● **Records provided**:
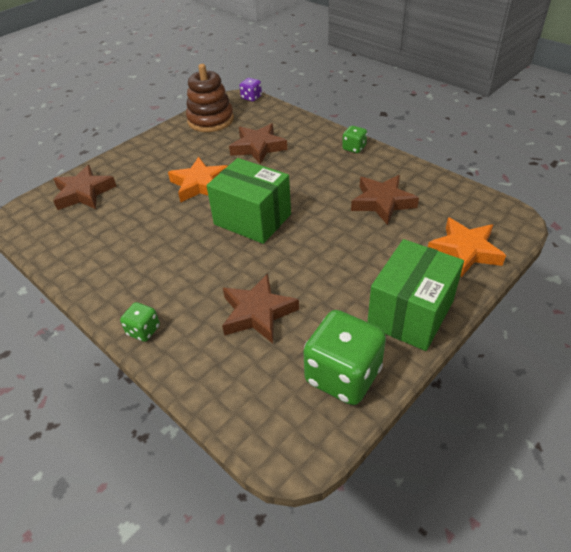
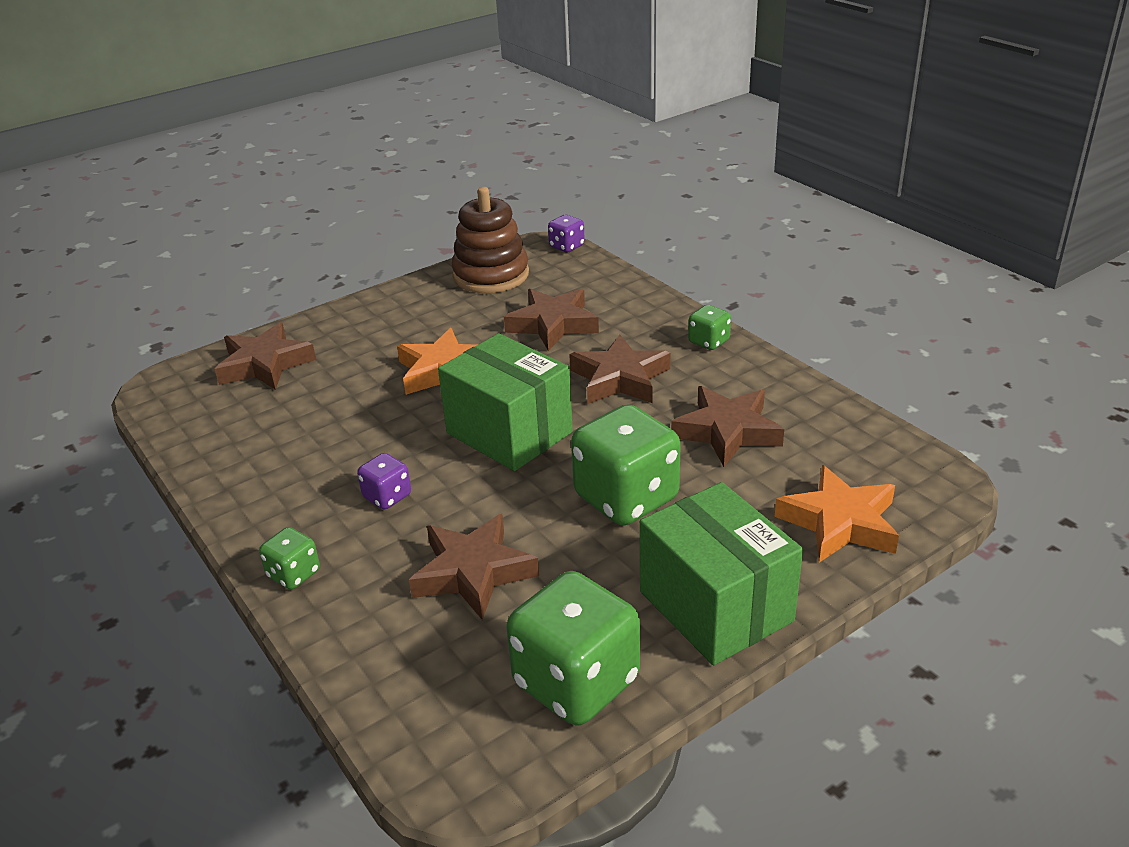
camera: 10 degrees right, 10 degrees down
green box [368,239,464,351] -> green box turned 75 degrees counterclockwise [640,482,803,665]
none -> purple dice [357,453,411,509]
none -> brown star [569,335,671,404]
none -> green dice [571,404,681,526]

● **Exercise requirements**:
Write out the lines above, starting at the line that contains "none -> purple dice [357,453,411,509]" and ending with the final line, and nothing else; copy them exactly.

● **Solution to this task**:
none -> purple dice [357,453,411,509]
none -> brown star [569,335,671,404]
none -> green dice [571,404,681,526]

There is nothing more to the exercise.